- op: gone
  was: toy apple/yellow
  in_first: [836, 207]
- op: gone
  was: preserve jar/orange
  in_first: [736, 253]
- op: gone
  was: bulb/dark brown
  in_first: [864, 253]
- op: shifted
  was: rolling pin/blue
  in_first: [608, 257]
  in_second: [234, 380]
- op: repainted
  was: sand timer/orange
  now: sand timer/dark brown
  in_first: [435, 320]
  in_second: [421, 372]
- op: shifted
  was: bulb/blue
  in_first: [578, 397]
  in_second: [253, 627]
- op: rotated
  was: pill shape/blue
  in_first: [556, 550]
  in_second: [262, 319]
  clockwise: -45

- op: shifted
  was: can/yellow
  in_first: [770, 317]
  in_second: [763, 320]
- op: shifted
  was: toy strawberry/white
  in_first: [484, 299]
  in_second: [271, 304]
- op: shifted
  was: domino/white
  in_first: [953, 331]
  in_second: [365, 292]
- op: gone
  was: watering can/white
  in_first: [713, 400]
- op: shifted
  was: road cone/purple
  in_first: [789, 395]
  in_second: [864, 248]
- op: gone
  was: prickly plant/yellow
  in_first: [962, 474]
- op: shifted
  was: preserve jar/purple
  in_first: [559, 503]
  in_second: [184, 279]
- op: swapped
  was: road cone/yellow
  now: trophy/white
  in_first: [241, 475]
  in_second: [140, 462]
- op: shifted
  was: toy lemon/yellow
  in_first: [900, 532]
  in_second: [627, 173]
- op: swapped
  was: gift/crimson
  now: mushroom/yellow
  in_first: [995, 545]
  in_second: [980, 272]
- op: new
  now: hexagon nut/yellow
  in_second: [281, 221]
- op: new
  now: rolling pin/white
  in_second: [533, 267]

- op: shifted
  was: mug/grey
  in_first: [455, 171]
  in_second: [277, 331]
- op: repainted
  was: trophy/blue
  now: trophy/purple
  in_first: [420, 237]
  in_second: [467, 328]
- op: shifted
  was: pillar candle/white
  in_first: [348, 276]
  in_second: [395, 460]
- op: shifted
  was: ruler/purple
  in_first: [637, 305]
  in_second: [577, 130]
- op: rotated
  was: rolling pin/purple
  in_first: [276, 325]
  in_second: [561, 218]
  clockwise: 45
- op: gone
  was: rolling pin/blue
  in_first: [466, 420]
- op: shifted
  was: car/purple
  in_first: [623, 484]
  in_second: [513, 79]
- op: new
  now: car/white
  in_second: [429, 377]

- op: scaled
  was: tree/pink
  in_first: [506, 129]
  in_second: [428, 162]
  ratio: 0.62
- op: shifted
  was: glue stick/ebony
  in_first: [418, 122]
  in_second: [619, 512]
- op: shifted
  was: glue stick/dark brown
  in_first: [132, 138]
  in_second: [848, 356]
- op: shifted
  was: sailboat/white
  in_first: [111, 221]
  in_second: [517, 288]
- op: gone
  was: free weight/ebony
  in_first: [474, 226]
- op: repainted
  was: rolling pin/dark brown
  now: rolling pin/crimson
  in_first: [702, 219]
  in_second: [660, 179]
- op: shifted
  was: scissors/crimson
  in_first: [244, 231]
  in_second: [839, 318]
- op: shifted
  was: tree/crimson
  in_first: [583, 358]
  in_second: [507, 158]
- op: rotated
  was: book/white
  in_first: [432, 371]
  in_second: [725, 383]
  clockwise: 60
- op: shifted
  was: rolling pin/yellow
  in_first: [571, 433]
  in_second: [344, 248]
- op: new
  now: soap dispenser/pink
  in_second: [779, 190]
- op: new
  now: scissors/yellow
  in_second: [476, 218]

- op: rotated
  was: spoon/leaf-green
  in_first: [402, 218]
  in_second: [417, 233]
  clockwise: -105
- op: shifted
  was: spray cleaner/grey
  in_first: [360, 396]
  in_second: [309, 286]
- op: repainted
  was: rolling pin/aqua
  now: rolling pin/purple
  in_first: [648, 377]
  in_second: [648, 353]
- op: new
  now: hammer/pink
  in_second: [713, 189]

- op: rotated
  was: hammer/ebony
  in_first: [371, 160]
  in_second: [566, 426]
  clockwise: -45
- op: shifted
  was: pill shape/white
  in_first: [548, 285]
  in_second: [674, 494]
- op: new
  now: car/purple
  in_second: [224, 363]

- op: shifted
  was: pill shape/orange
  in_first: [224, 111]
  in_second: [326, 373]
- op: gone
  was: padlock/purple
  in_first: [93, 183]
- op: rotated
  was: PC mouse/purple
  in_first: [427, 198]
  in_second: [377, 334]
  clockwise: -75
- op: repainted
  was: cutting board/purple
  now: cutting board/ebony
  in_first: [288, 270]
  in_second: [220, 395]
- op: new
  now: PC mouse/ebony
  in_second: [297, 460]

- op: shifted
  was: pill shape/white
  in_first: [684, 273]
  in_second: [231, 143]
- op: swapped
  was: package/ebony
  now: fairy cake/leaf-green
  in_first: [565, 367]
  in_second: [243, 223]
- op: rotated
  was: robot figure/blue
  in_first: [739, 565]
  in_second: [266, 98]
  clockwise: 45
++++++
• [What you should do] Give the data again. Keep every line identical.

• [Expected answer]
- op: gone
  was: toy apple/yellow
  in_first: [836, 207]
- op: gone
  was: preserve jar/orange
  in_first: [736, 253]
- op: gone
  was: bulb/dark brown
  in_first: [864, 253]
- op: shifted
  was: rolling pin/blue
  in_first: [608, 257]
  in_second: [234, 380]
- op: repainted
  was: sand timer/orange
  now: sand timer/dark brown
  in_first: [435, 320]
  in_second: [421, 372]
- op: shifted
  was: bulb/blue
  in_first: [578, 397]
  in_second: [253, 627]
- op: rotated
  was: pill shape/blue
  in_first: [556, 550]
  in_second: [262, 319]
  clockwise: -45

- op: shifted
  was: can/yellow
  in_first: [770, 317]
  in_second: [763, 320]
- op: shifted
  was: toy strawberry/white
  in_first: [484, 299]
  in_second: [271, 304]
- op: shifted
  was: domino/white
  in_first: [953, 331]
  in_second: [365, 292]
- op: gone
  was: watering can/white
  in_first: [713, 400]
- op: shifted
  was: road cone/purple
  in_first: [789, 395]
  in_second: [864, 248]
- op: gone
  was: prickly plant/yellow
  in_first: [962, 474]
- op: shifted
  was: preserve jar/purple
  in_first: [559, 503]
  in_second: [184, 279]
- op: swapped
  was: road cone/yellow
  now: trophy/white
  in_first: [241, 475]
  in_second: [140, 462]
- op: shifted
  was: toy lemon/yellow
  in_first: [900, 532]
  in_second: [627, 173]
- op: swapped
  was: gift/crimson
  now: mushroom/yellow
  in_first: [995, 545]
  in_second: [980, 272]
- op: new
  now: hexagon nut/yellow
  in_second: [281, 221]
- op: new
  now: rolling pin/white
  in_second: [533, 267]

- op: shifted
  was: mug/grey
  in_first: [455, 171]
  in_second: [277, 331]
- op: repainted
  was: trophy/blue
  now: trophy/purple
  in_first: [420, 237]
  in_second: [467, 328]
- op: shifted
  was: pillar candle/white
  in_first: [348, 276]
  in_second: [395, 460]
- op: shifted
  was: ruler/purple
  in_first: [637, 305]
  in_second: [577, 130]
- op: rotated
  was: rolling pin/purple
  in_first: [276, 325]
  in_second: [561, 218]
  clockwise: 45
- op: gone
  was: rolling pin/blue
  in_first: [466, 420]
- op: shifted
  was: car/purple
  in_first: [623, 484]
  in_second: [513, 79]
- op: new
  now: car/white
  in_second: [429, 377]

- op: scaled
  was: tree/pink
  in_first: [506, 129]
  in_second: [428, 162]
  ratio: 0.62
- op: shifted
  was: glue stick/ebony
  in_first: [418, 122]
  in_second: [619, 512]
- op: shifted
  was: glue stick/dark brown
  in_first: [132, 138]
  in_second: [848, 356]
- op: shifted
  was: sailboat/white
  in_first: [111, 221]
  in_second: [517, 288]
- op: gone
  was: free weight/ebony
  in_first: [474, 226]
- op: repainted
  was: rolling pin/dark brown
  now: rolling pin/crimson
  in_first: [702, 219]
  in_second: [660, 179]
- op: shifted
  was: scissors/crimson
  in_first: [244, 231]
  in_second: [839, 318]
- op: shifted
  was: tree/crimson
  in_first: [583, 358]
  in_second: [507, 158]
- op: rotated
  was: book/white
  in_first: [432, 371]
  in_second: [725, 383]
  clockwise: 60
- op: shifted
  was: rolling pin/yellow
  in_first: [571, 433]
  in_second: [344, 248]
- op: new
  now: soap dispenser/pink
  in_second: [779, 190]
- op: new
  now: scissors/yellow
  in_second: [476, 218]

- op: rotated
  was: spoon/leaf-green
  in_first: [402, 218]
  in_second: [417, 233]
  clockwise: -105
- op: shifted
  was: spray cleaner/grey
  in_first: [360, 396]
  in_second: [309, 286]
- op: repainted
  was: rolling pin/aqua
  now: rolling pin/purple
  in_first: [648, 377]
  in_second: [648, 353]
- op: new
  now: hammer/pink
  in_second: [713, 189]

- op: rotated
  was: hammer/ebony
  in_first: [371, 160]
  in_second: [566, 426]
  clockwise: -45
- op: shifted
  was: pill shape/white
  in_first: [548, 285]
  in_second: [674, 494]
- op: new
  now: car/purple
  in_second: [224, 363]

- op: shifted
  was: pill shape/orange
  in_first: [224, 111]
  in_second: [326, 373]
- op: gone
  was: padlock/purple
  in_first: [93, 183]
- op: rotated
  was: PC mouse/purple
  in_first: [427, 198]
  in_second: [377, 334]
  clockwise: -75
- op: repainted
  was: cutting board/purple
  now: cutting board/ebony
  in_first: [288, 270]
  in_second: [220, 395]
- op: new
  now: PC mouse/ebony
  in_second: [297, 460]

- op: shifted
  was: pill shape/white
  in_first: [684, 273]
  in_second: [231, 143]
- op: swapped
  was: package/ebony
  now: fairy cake/leaf-green
  in_first: [565, 367]
  in_second: [243, 223]
- op: rotated
  was: robot figure/blue
  in_first: [739, 565]
  in_second: [266, 98]
  clockwise: 45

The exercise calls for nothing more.